- [YOUR GOAL] Would you please give every entry again exactly, without the pictures?

++++++++

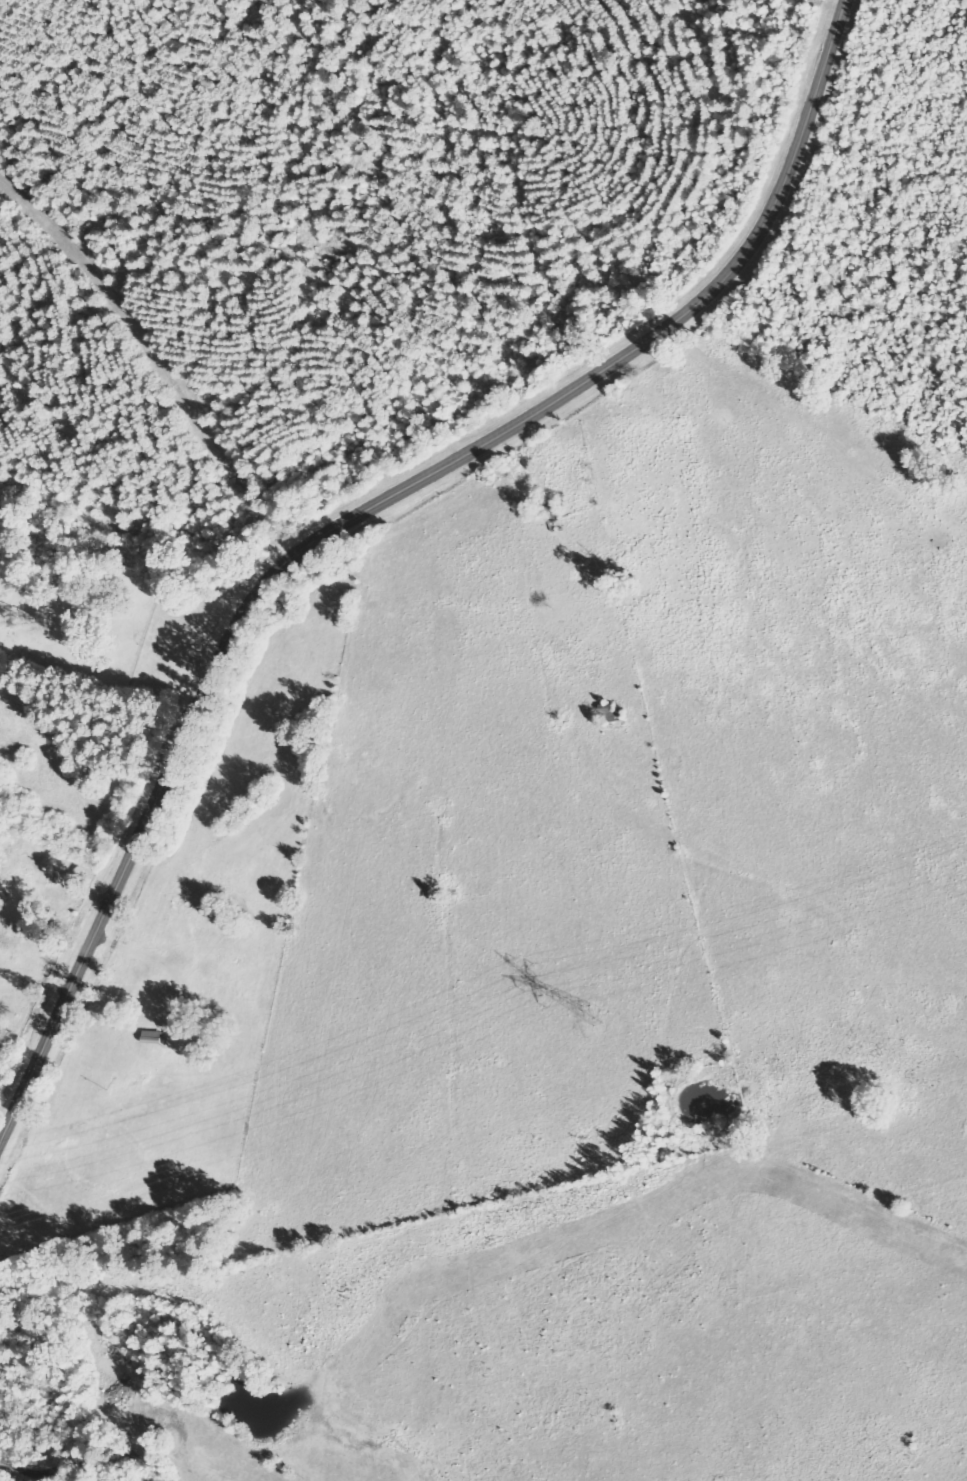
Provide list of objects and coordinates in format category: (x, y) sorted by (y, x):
road: (361, 514)
park: (79, 618)
power tower: (598, 1017)

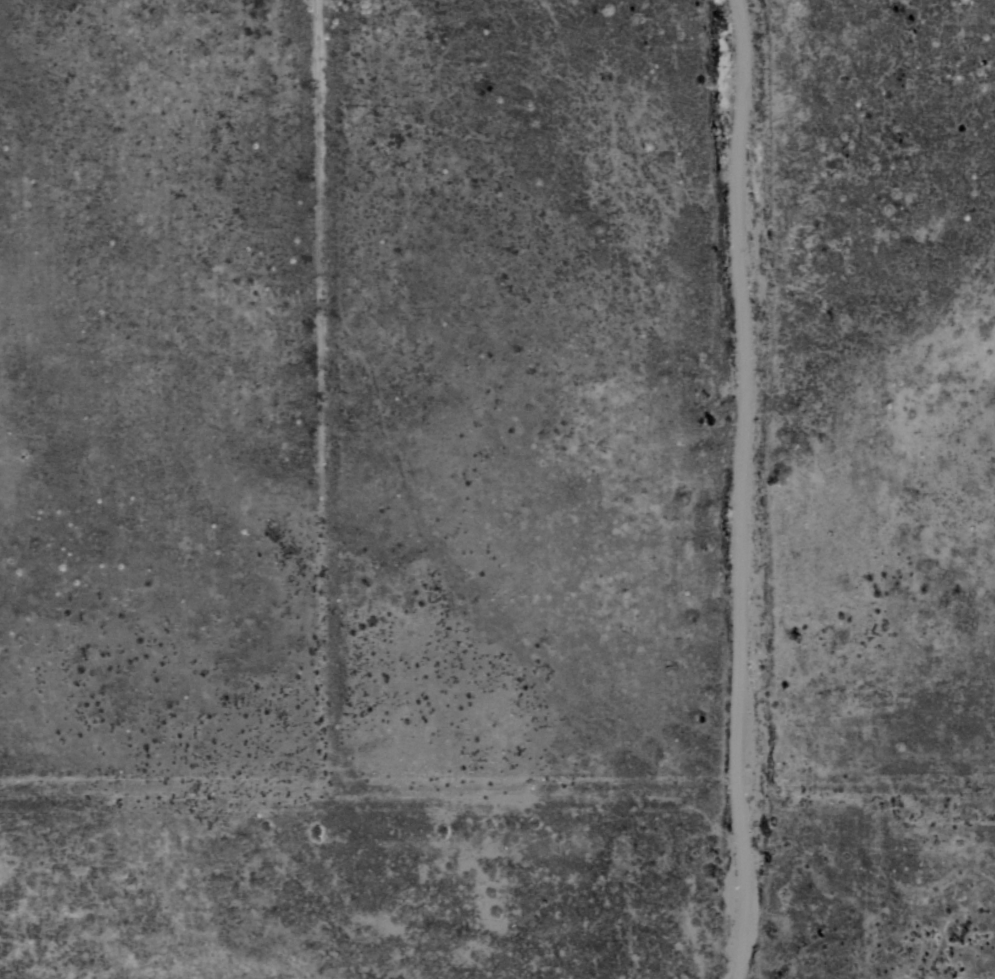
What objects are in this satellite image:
road: (323, 391)
road: (732, 491)
road: (500, 779)

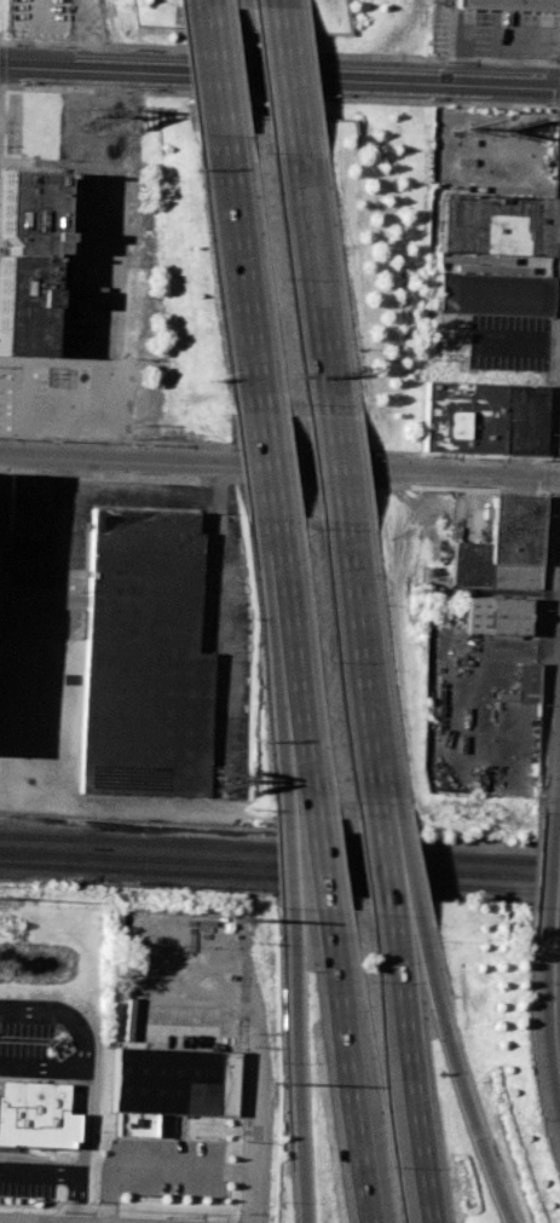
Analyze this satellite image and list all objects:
building: (512, 2)
road: (280, 52)
road: (0, 64)
road: (287, 69)
road: (280, 76)
road: (213, 77)
street lamp: (16, 84)
street lamp: (129, 88)
street lamp: (332, 95)
road: (279, 97)
street lamp: (424, 100)
street lamp: (539, 104)
street lamp: (558, 114)
parking lot: (11, 122)
building: (493, 223)
street lamp: (557, 243)
building: (29, 262)
road: (314, 277)
parking lot: (87, 283)
road: (241, 283)
building: (491, 293)
street lamp: (553, 339)
building: (483, 418)
street lamp: (551, 435)
road: (273, 447)
road: (279, 465)
road: (339, 468)
road: (62, 469)
road: (265, 469)
road: (546, 476)
road: (218, 477)
road: (140, 487)
building: (24, 502)
road: (58, 547)
building: (502, 548)
parking lot: (48, 561)
road: (218, 566)
building: (500, 617)
building: (143, 657)
road: (289, 670)
road: (365, 671)
building: (524, 682)
railway: (42, 836)
railway: (322, 849)
railway: (42, 853)
road: (313, 862)
railway: (42, 865)
railway: (322, 866)
road: (388, 866)
road: (532, 874)
railway: (322, 879)
road: (558, 905)
power tower: (232, 918)
road: (320, 922)
road: (394, 923)
road: (556, 991)
road: (60, 1015)
road: (532, 1059)
road: (462, 1076)
road: (301, 1077)
road: (346, 1078)
road: (412, 1079)
building: (171, 1081)
power tower: (275, 1081)
building: (34, 1115)
road: (83, 1116)
road: (257, 1116)
road: (163, 1166)
road: (109, 1193)
road: (76, 1198)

++++++++

- [SOLVED EXERCISE]
Provide list of objects and coordinates in format category: (x, y) sorted by (y, x):
road: (361, 514)
park: (79, 618)
power tower: (598, 1017)

What objects are in this satellite image:
road: (323, 391)
road: (732, 491)
road: (500, 779)

Analyze this satellite image and list all objects:
building: (512, 2)
road: (280, 52)
road: (0, 64)
road: (287, 69)
road: (280, 76)
road: (213, 77)
street lamp: (16, 84)
street lamp: (129, 88)
street lamp: (332, 95)
road: (279, 97)
street lamp: (424, 100)
street lamp: (539, 104)
street lamp: (558, 114)
parking lot: (11, 122)
building: (493, 223)
street lamp: (557, 243)
building: (29, 262)
road: (314, 277)
parking lot: (87, 283)
road: (241, 283)
building: (491, 293)
street lamp: (553, 339)
building: (483, 418)
street lamp: (551, 435)
road: (273, 447)
road: (279, 465)
road: (339, 468)
road: (62, 469)
road: (265, 469)
road: (546, 476)
road: (218, 477)
road: (140, 487)
building: (24, 502)
road: (58, 547)
building: (502, 548)
parking lot: (48, 561)
road: (218, 566)
building: (500, 617)
building: (143, 657)
road: (289, 670)
road: (365, 671)
building: (524, 682)
railway: (42, 836)
railway: (322, 849)
railway: (42, 853)
road: (313, 862)
railway: (42, 865)
railway: (322, 866)
road: (388, 866)
road: (532, 874)
railway: (322, 879)
road: (558, 905)
power tower: (232, 918)
road: (320, 922)
road: (394, 923)
road: (556, 991)
road: (60, 1015)
road: (532, 1059)
road: (462, 1076)
road: (301, 1077)
road: (346, 1078)
road: (412, 1079)
building: (171, 1081)
power tower: (275, 1081)
building: (34, 1115)
road: (83, 1116)
road: (257, 1116)
road: (163, 1166)
road: (109, 1193)
road: (76, 1198)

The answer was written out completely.